# [Your instructions]
Copy each record exactly and skip its pictures.

# [Supplied data]
┌──

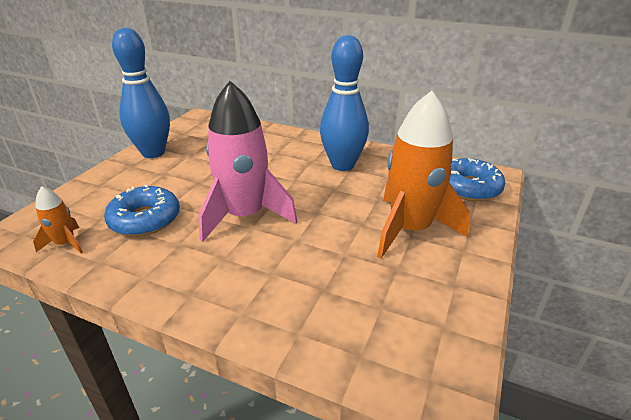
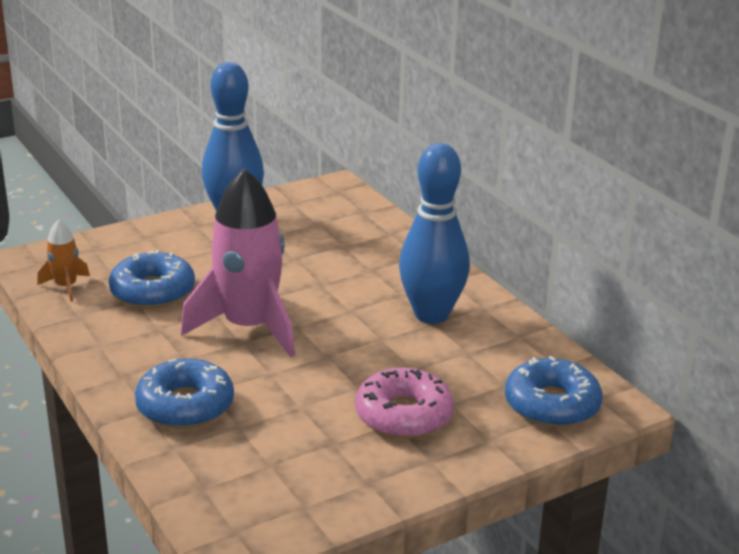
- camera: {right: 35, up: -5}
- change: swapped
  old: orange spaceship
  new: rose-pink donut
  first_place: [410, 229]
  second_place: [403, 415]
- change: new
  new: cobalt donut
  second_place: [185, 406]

└──

# [Result for this task]
- camera: {right: 35, up: -5}
- change: swapped
  old: orange spaceship
  new: rose-pink donut
  first_place: [410, 229]
  second_place: [403, 415]
- change: new
  new: cobalt donut
  second_place: [185, 406]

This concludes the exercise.